Records for processing Block Start
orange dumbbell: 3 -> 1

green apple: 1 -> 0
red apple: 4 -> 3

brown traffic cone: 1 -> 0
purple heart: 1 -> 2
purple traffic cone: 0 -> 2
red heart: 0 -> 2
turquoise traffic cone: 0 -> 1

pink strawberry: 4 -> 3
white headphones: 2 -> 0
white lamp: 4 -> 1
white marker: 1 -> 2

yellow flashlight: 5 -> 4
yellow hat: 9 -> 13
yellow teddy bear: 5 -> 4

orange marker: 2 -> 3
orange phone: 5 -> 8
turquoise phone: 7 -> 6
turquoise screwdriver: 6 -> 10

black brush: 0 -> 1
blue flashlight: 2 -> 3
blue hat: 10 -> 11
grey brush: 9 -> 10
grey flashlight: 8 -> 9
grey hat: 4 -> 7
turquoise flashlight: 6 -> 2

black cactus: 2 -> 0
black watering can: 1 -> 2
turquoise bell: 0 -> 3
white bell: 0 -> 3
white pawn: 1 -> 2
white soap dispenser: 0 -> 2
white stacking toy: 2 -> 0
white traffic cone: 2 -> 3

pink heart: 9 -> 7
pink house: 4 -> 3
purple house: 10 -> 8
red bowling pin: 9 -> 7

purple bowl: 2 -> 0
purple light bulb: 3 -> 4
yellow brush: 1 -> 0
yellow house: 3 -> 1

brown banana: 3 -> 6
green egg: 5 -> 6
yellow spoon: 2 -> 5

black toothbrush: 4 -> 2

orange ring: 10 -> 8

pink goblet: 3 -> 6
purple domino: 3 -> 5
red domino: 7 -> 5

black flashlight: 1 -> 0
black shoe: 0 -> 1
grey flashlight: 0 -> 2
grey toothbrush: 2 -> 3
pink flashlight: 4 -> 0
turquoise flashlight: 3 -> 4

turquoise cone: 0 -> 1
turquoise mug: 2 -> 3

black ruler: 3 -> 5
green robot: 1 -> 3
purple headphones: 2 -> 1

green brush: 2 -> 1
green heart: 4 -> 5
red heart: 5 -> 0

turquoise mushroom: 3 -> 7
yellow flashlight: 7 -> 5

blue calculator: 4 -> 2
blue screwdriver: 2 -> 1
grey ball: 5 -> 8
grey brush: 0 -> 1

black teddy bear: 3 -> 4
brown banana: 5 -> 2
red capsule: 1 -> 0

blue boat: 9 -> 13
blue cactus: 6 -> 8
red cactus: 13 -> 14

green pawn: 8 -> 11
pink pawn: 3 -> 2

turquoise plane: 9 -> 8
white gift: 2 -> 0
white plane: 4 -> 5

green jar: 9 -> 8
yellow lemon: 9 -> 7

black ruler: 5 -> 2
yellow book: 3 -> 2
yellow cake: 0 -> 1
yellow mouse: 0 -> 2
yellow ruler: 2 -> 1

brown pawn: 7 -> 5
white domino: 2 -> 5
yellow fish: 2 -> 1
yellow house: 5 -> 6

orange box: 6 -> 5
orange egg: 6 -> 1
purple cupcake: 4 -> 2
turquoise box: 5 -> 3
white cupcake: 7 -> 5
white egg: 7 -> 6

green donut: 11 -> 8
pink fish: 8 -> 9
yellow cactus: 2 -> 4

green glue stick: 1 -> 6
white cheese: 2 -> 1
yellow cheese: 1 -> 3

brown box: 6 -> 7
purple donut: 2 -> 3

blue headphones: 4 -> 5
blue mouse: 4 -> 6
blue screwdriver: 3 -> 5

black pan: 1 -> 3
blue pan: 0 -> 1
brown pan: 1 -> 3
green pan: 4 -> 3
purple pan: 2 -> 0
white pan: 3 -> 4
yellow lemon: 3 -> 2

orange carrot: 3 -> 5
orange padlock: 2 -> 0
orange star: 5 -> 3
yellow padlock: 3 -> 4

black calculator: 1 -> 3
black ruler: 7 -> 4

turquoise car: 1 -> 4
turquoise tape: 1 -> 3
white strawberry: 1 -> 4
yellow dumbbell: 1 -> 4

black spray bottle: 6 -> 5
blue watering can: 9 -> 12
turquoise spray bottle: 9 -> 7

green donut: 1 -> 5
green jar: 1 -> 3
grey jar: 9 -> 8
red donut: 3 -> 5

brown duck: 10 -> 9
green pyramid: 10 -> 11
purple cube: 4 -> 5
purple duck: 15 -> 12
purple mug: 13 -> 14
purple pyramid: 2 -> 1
Records for processing Block End
Exercise aim -> Could you transcribe the entries above word for word, from the line with "orange phone: 5 -> 8" down to the line with "white stacking toy: 2 -> 0", keeping both?

Exercise solution ->
orange phone: 5 -> 8
turquoise phone: 7 -> 6
turquoise screwdriver: 6 -> 10

black brush: 0 -> 1
blue flashlight: 2 -> 3
blue hat: 10 -> 11
grey brush: 9 -> 10
grey flashlight: 8 -> 9
grey hat: 4 -> 7
turquoise flashlight: 6 -> 2

black cactus: 2 -> 0
black watering can: 1 -> 2
turquoise bell: 0 -> 3
white bell: 0 -> 3
white pawn: 1 -> 2
white soap dispenser: 0 -> 2
white stacking toy: 2 -> 0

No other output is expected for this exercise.